[PROVIDED DATA — start]

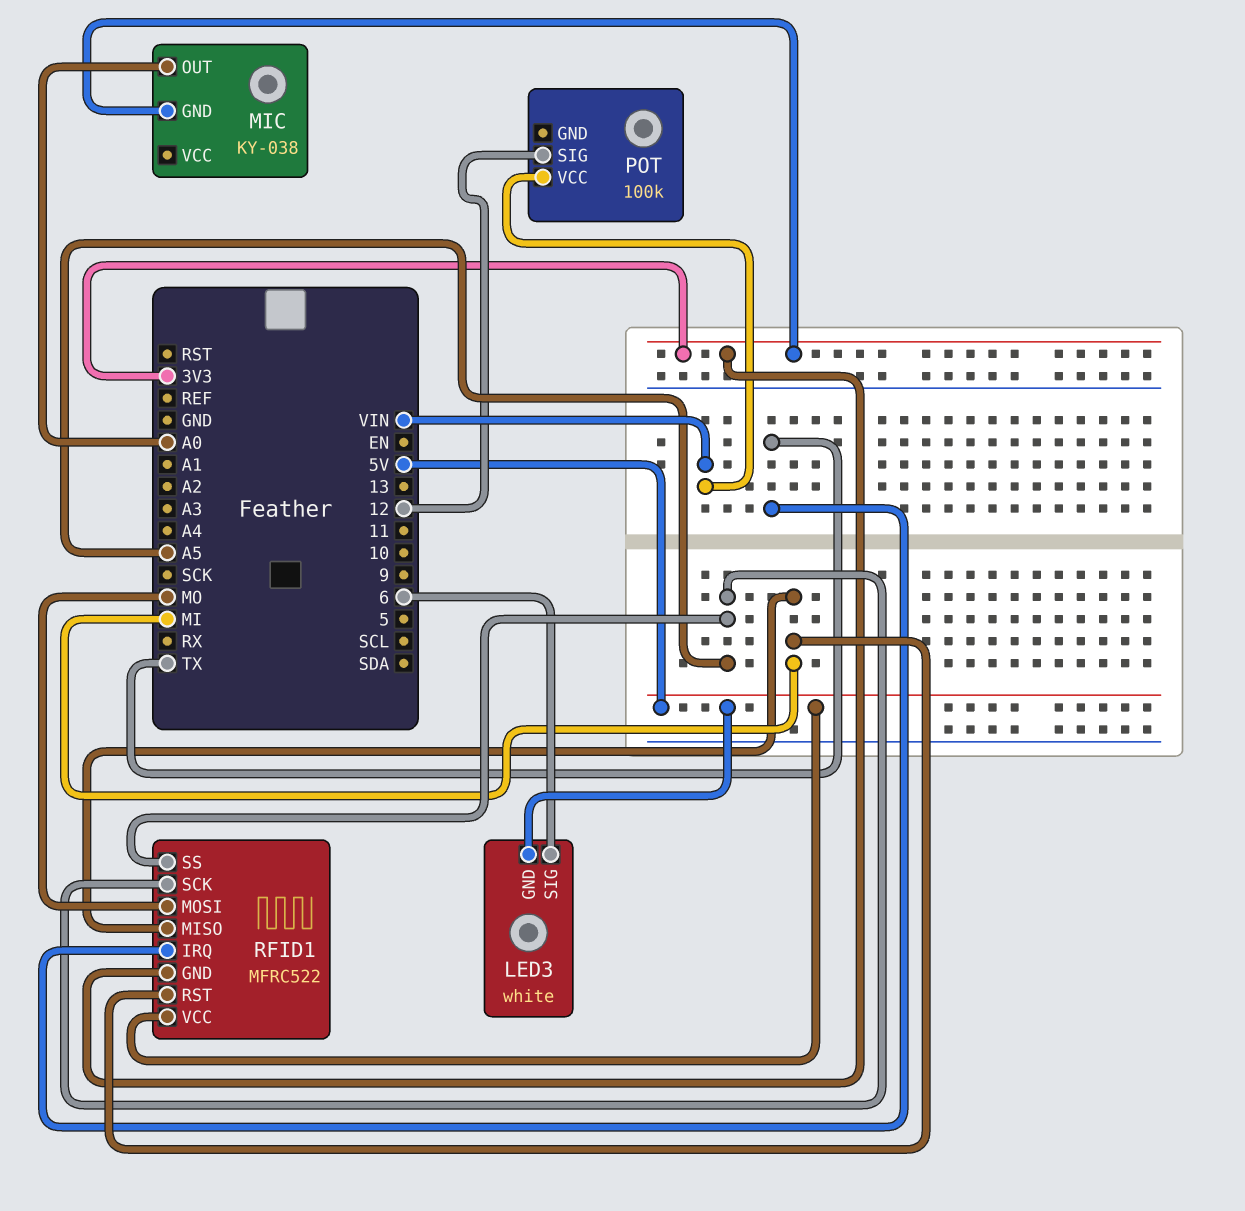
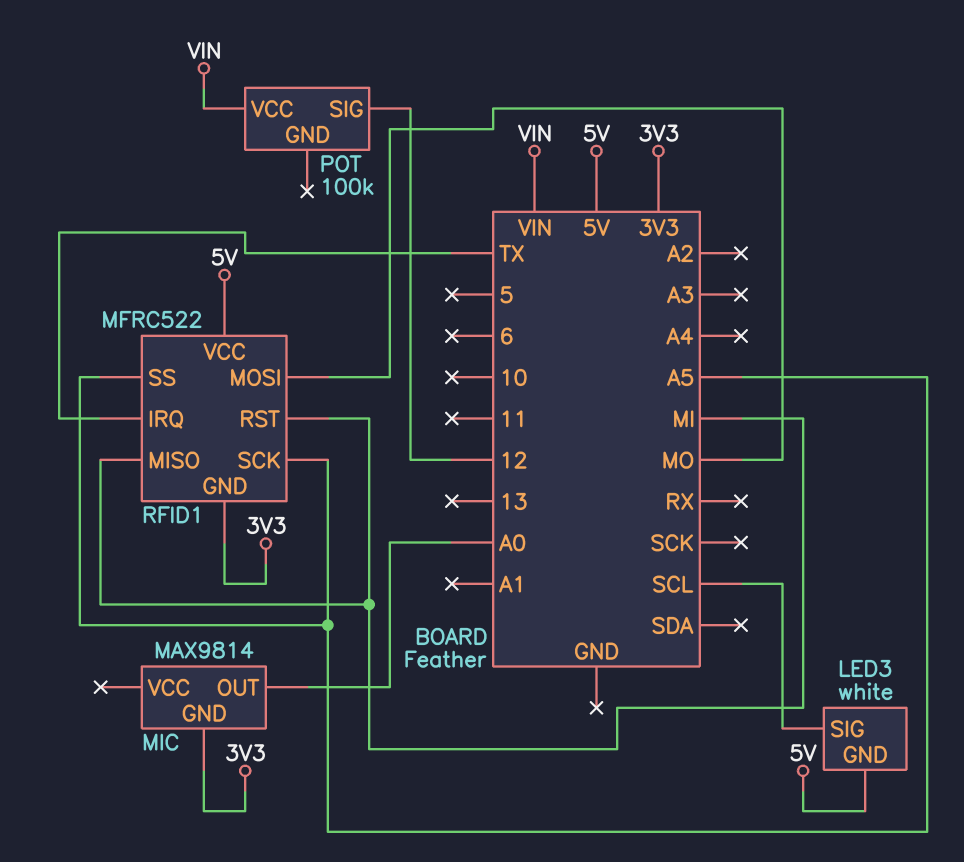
LED3 pin SIG: 6 -> SCL
MIC: KY-038 -> MAX9814

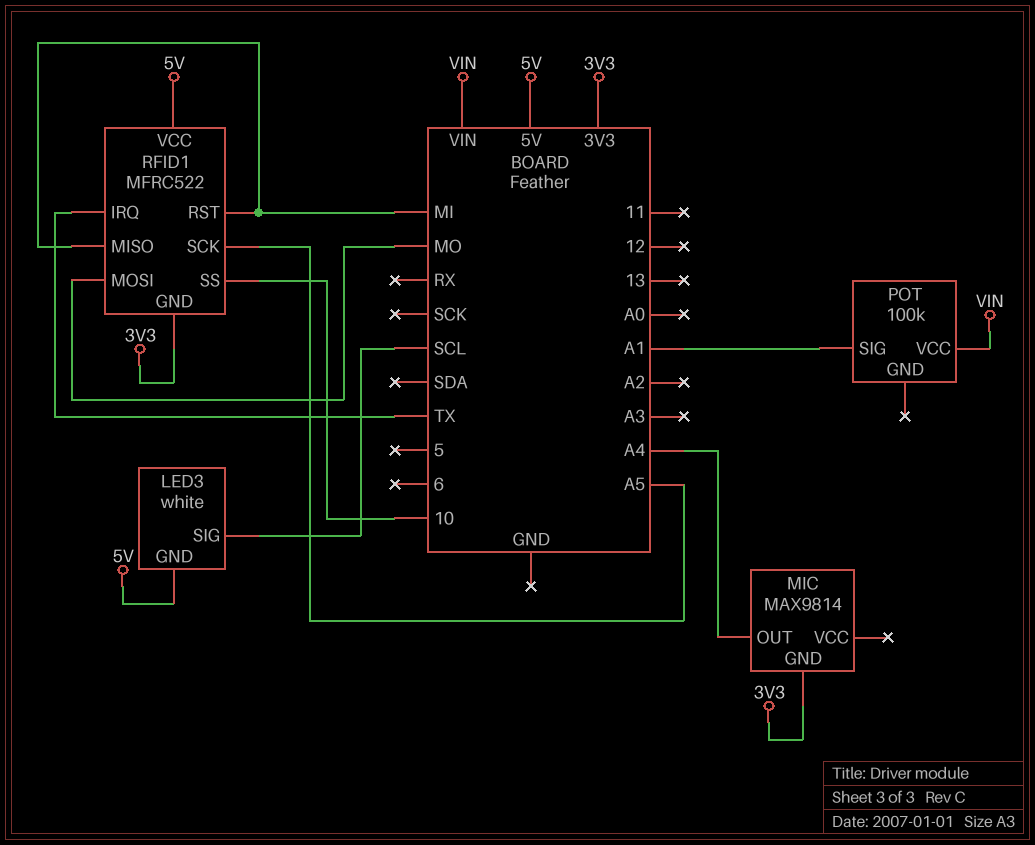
MIC pin OUT: A0 -> A4
POT pin SIG: 12 -> A1
RFID1 pin SS: A5 -> 10

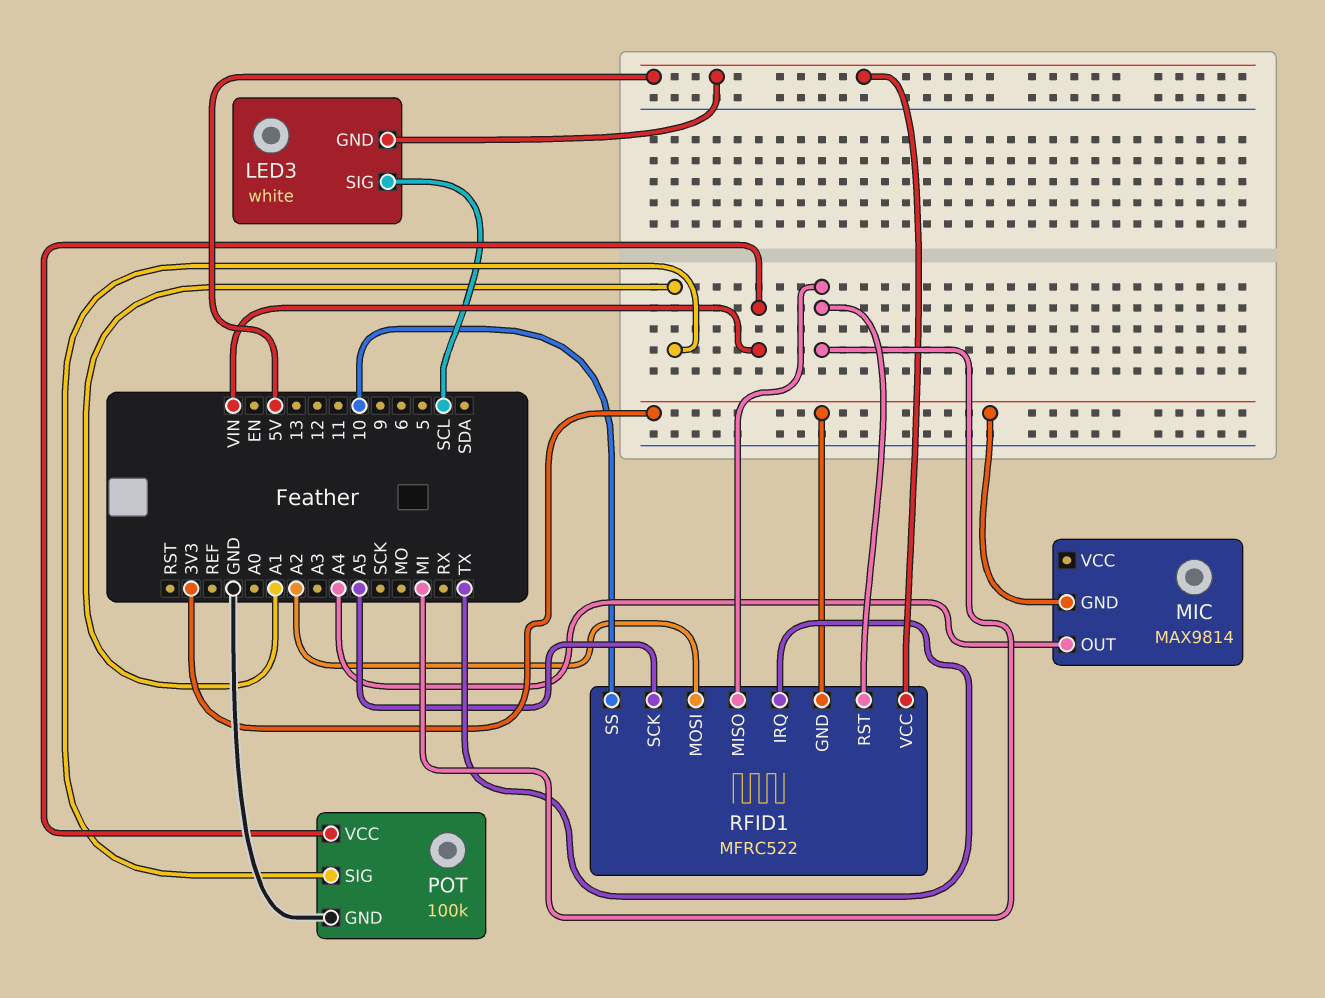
POT pin GND: none -> GND
RFID1 pin MOSI: MO -> A2

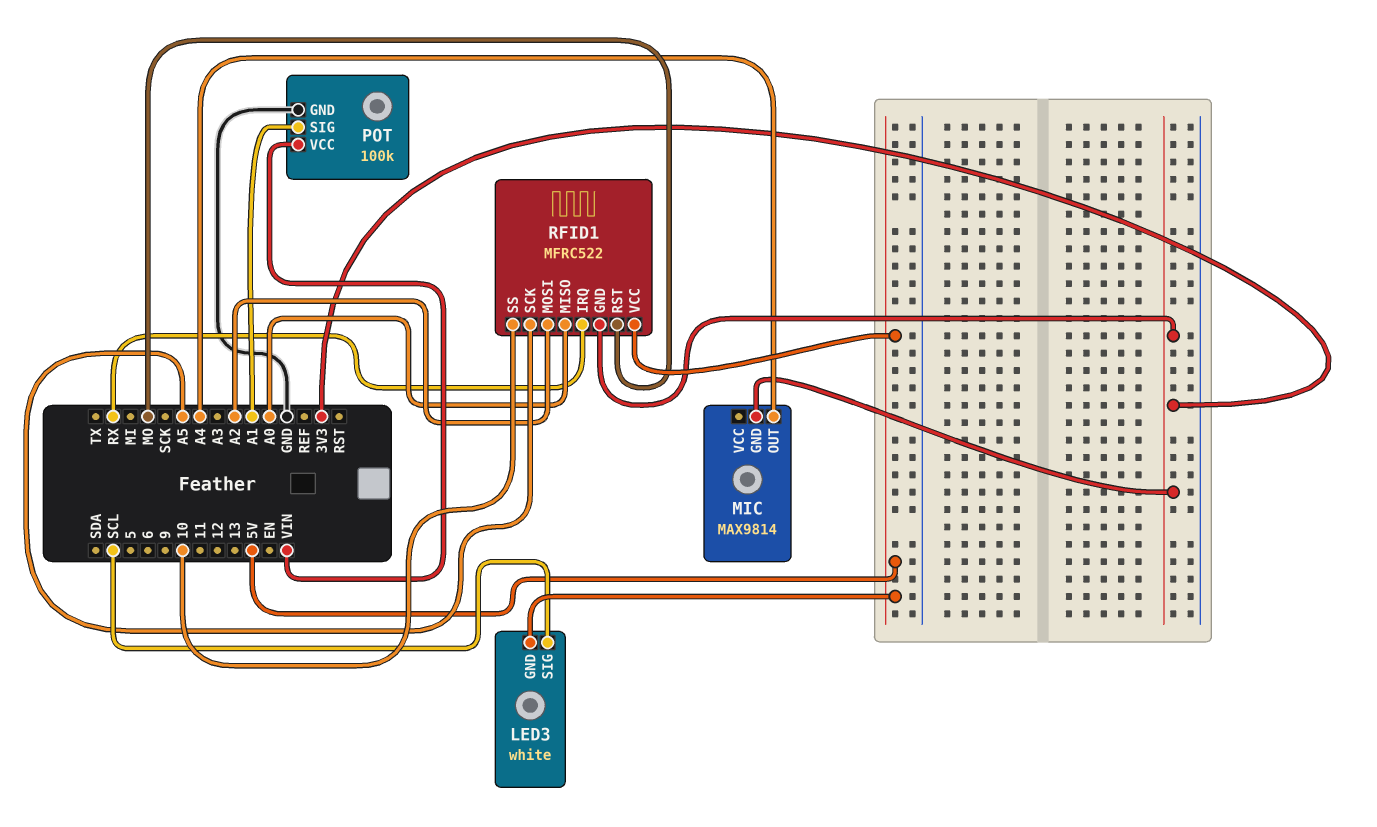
RFID1 pin IRQ: TX -> RX
RFID1 pin MISO: MI -> A0
RFID1 pin RST: MI -> MO

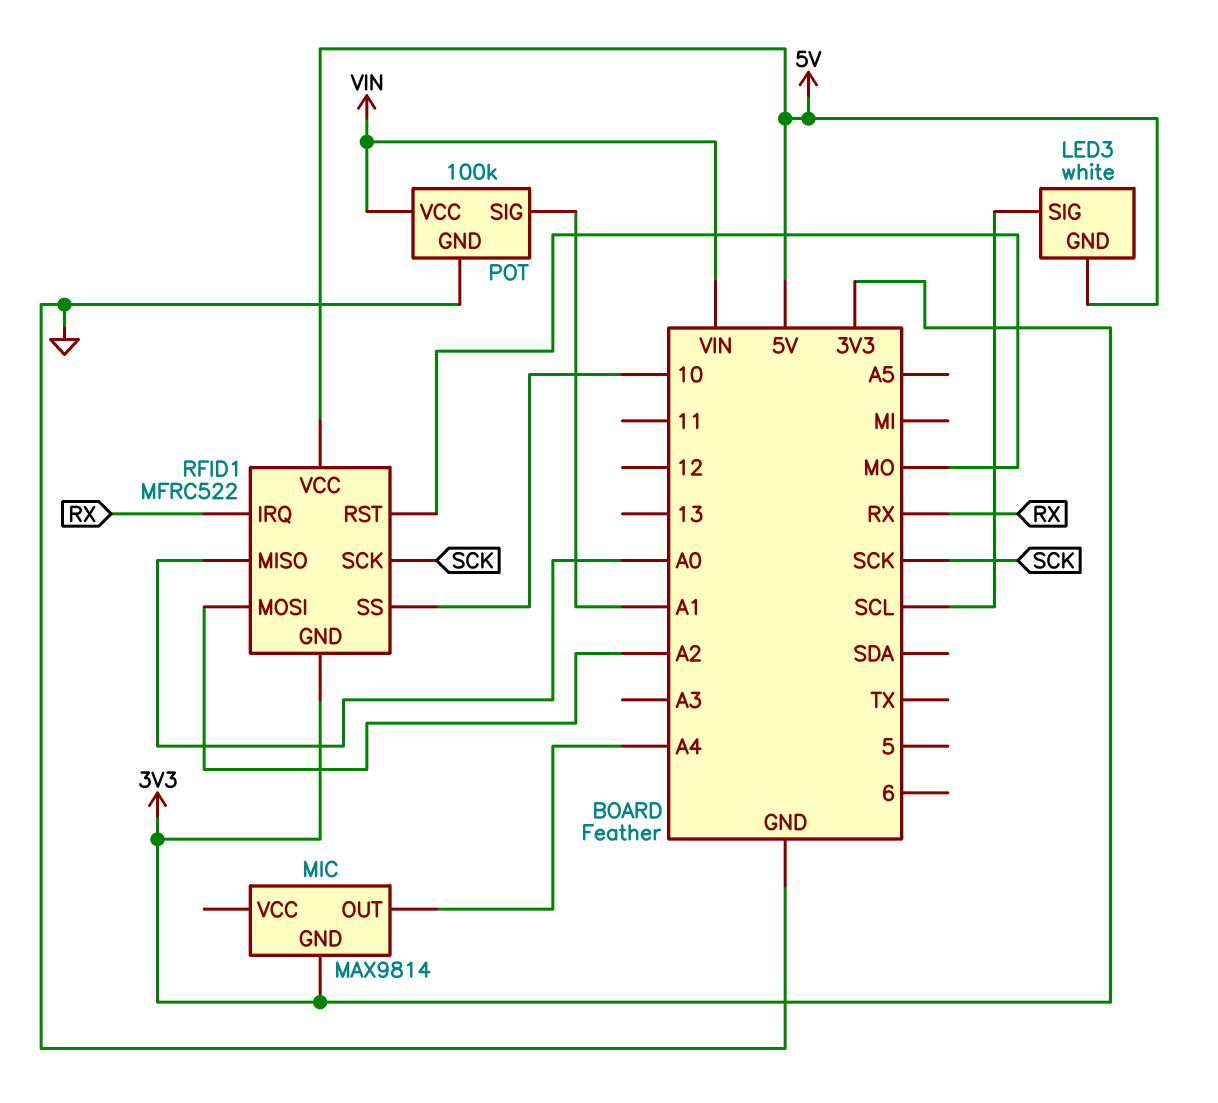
RFID1 pin SCK: A5 -> SCK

[PROVIDED DATA — finish]

● EXERCISE DIRECTIONS
Transcribe every line of the data exactly. No pictures go in the copy.

● SOLUTION TO THE PROBLEM
LED3 pin SIG: 6 -> SCL
MIC: KY-038 -> MAX9814

MIC pin OUT: A0 -> A4
POT pin SIG: 12 -> A1
RFID1 pin SS: A5 -> 10

POT pin GND: none -> GND
RFID1 pin MOSI: MO -> A2

RFID1 pin IRQ: TX -> RX
RFID1 pin MISO: MI -> A0
RFID1 pin RST: MI -> MO

RFID1 pin SCK: A5 -> SCK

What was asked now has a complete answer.